> [Record extracts]
----------

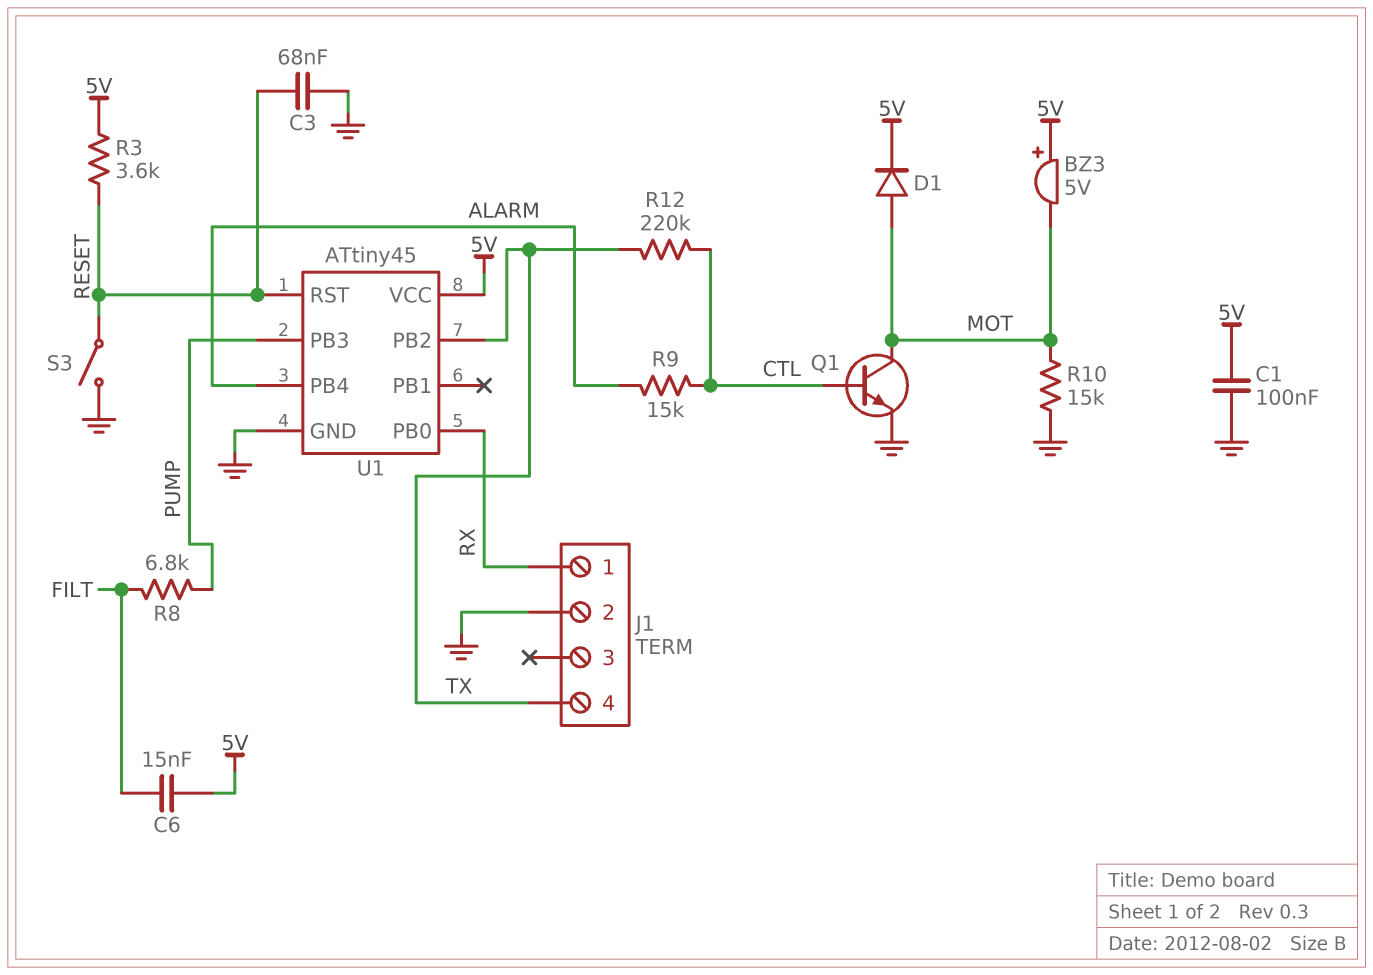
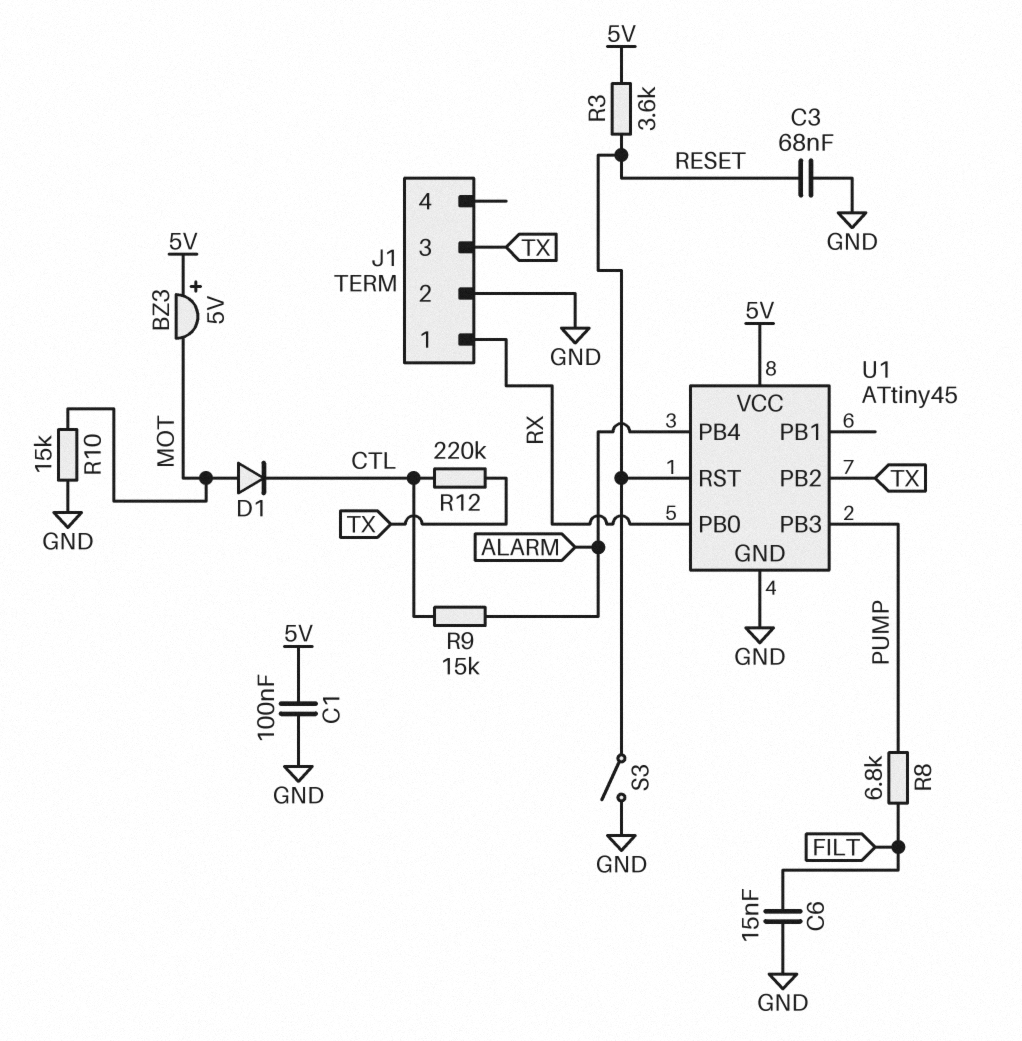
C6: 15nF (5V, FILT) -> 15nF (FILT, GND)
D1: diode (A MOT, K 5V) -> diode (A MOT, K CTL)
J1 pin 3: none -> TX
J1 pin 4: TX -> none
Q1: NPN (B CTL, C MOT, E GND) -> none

----------

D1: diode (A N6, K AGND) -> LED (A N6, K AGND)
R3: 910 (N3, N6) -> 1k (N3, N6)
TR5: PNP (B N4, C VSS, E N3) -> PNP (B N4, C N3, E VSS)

----------

> [Your assignment] Look through the entries above and quote exactly the lines from the line with "C6: 15nF (5V, FILT) -> 15nF (FILT, GND)" to the line with "Q1: NPN (B CTL, C MOT, E GND) -> none", counting both of those lines.

> [Answer to this task]
C6: 15nF (5V, FILT) -> 15nF (FILT, GND)
D1: diode (A MOT, K 5V) -> diode (A MOT, K CTL)
J1 pin 3: none -> TX
J1 pin 4: TX -> none
Q1: NPN (B CTL, C MOT, E GND) -> none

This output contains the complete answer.